» **WORK ITEM**
For the records below, please print exactly and only the lines from the one with "brown screwdriver [99,288,217,330]" down to the one with "camera: 175 degrees right, 5 degrees down", both ends included, omitting the pictures.

» **EXTRACTED MATERIAL**
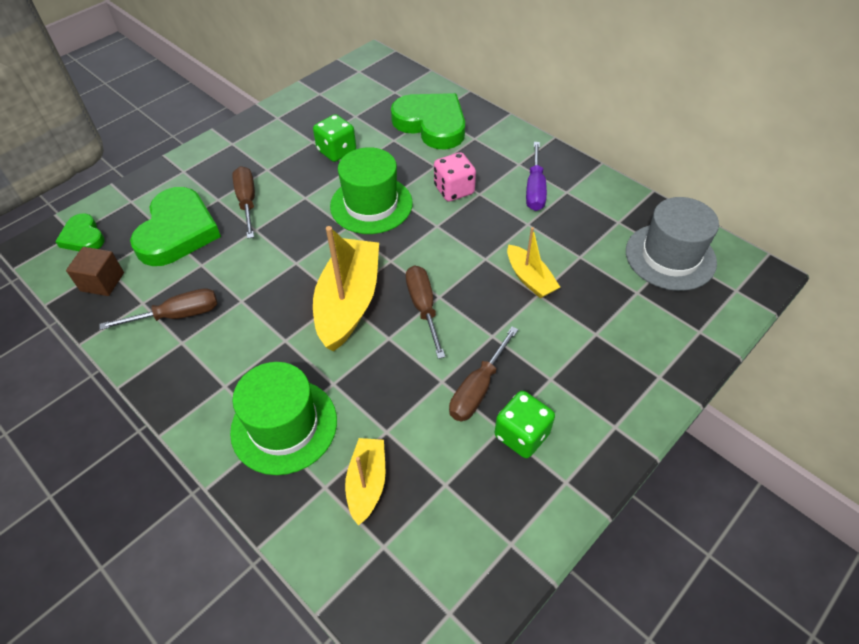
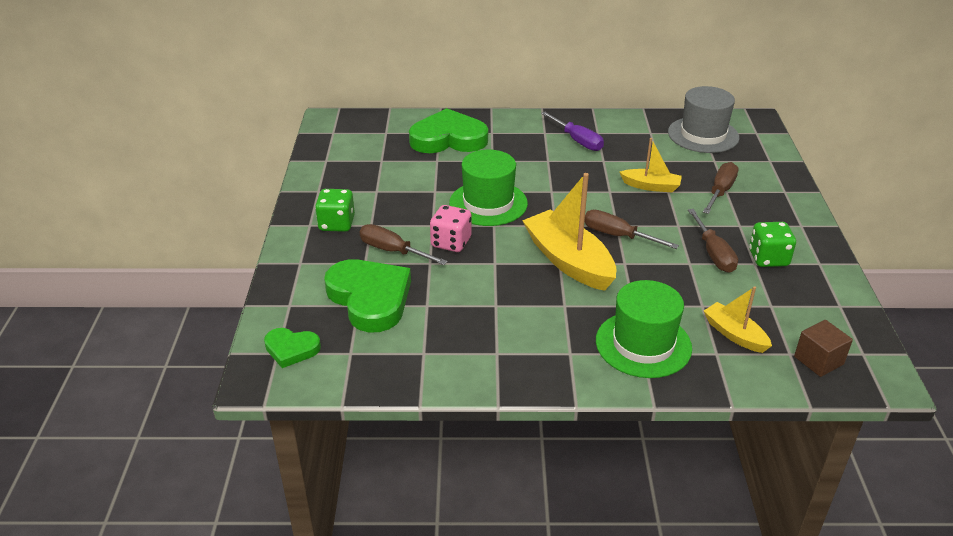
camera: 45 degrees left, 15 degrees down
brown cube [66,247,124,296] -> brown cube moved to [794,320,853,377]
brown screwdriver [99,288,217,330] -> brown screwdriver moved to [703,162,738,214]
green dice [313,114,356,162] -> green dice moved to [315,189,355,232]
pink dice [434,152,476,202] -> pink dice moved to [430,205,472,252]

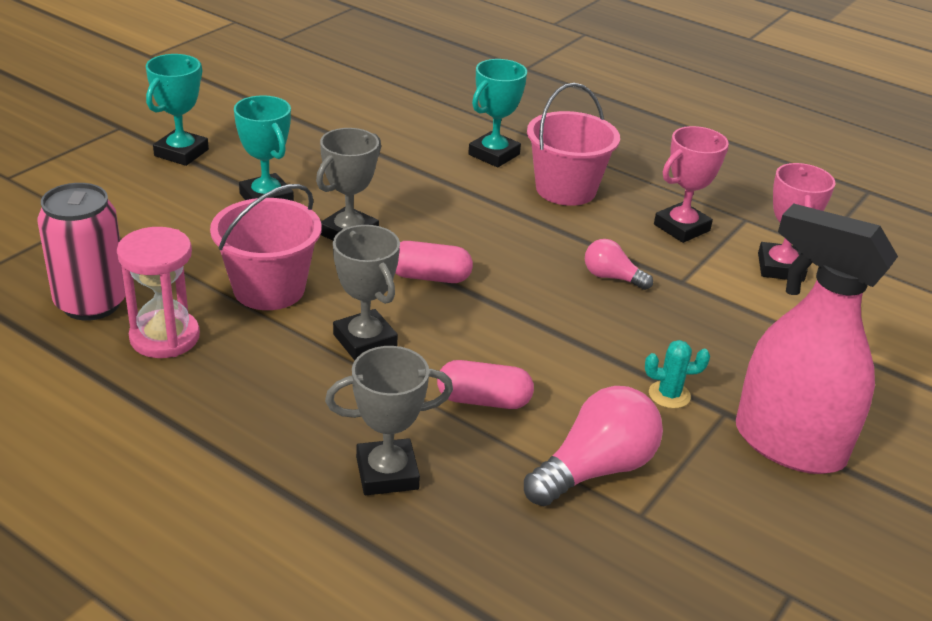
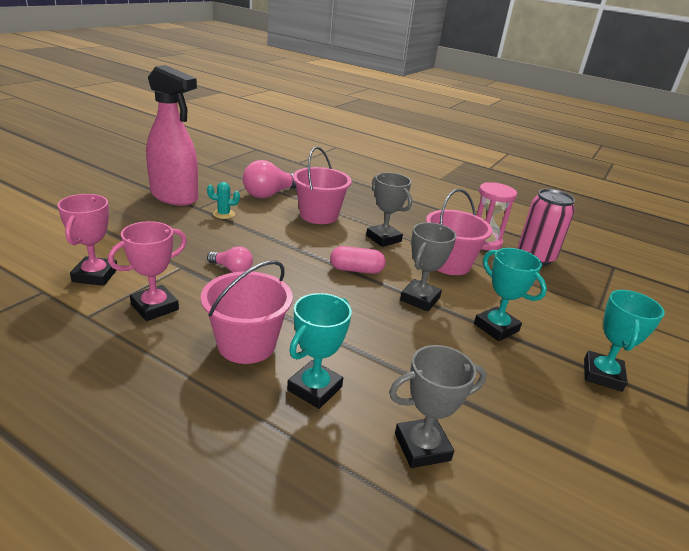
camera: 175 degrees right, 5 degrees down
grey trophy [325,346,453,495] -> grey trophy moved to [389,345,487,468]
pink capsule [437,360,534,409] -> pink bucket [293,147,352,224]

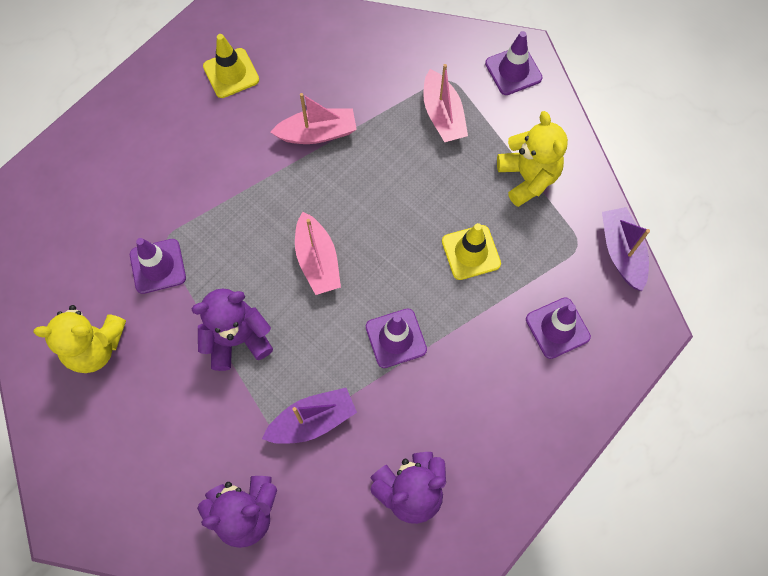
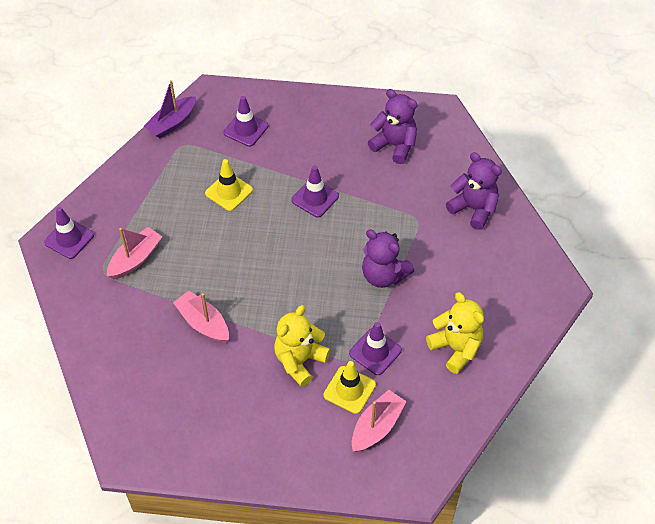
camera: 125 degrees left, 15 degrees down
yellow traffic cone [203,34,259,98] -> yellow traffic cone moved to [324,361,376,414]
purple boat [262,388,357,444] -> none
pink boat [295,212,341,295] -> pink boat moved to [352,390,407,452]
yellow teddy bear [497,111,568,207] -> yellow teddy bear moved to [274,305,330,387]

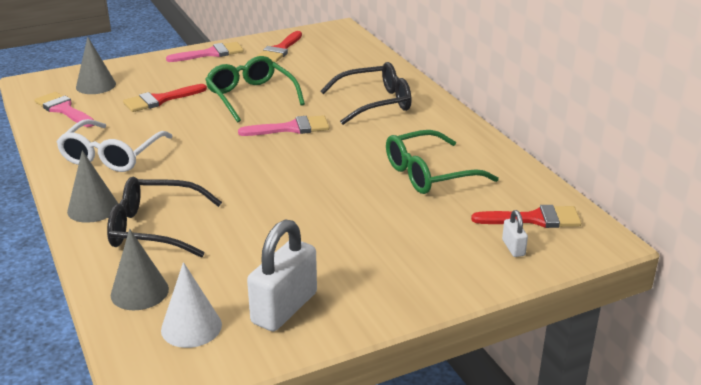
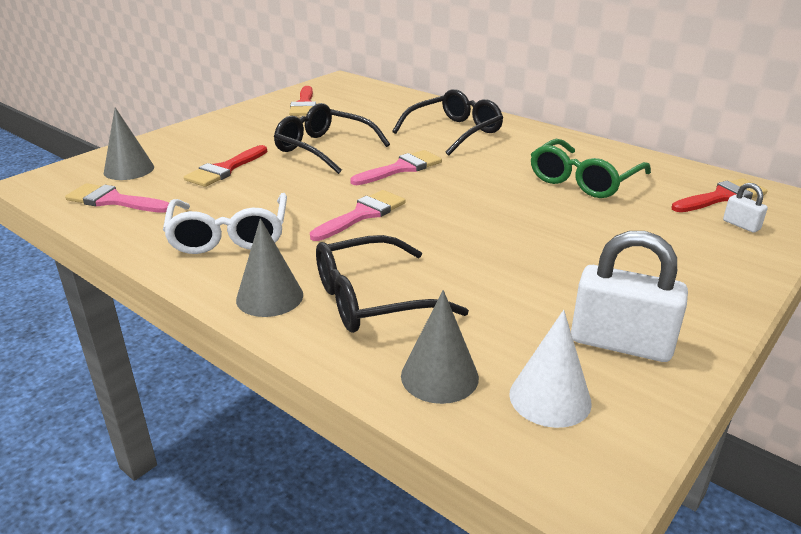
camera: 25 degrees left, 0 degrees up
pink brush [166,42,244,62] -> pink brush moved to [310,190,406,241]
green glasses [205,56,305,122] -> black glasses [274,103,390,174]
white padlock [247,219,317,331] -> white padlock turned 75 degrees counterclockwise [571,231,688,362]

» **TASK ANSWER**
brown screwdriver [99,288,217,330] -> brown screwdriver moved to [703,162,738,214]
green dice [313,114,356,162] -> green dice moved to [315,189,355,232]
pink dice [434,152,476,202] -> pink dice moved to [430,205,472,252]

camera: 175 degrees right, 5 degrees down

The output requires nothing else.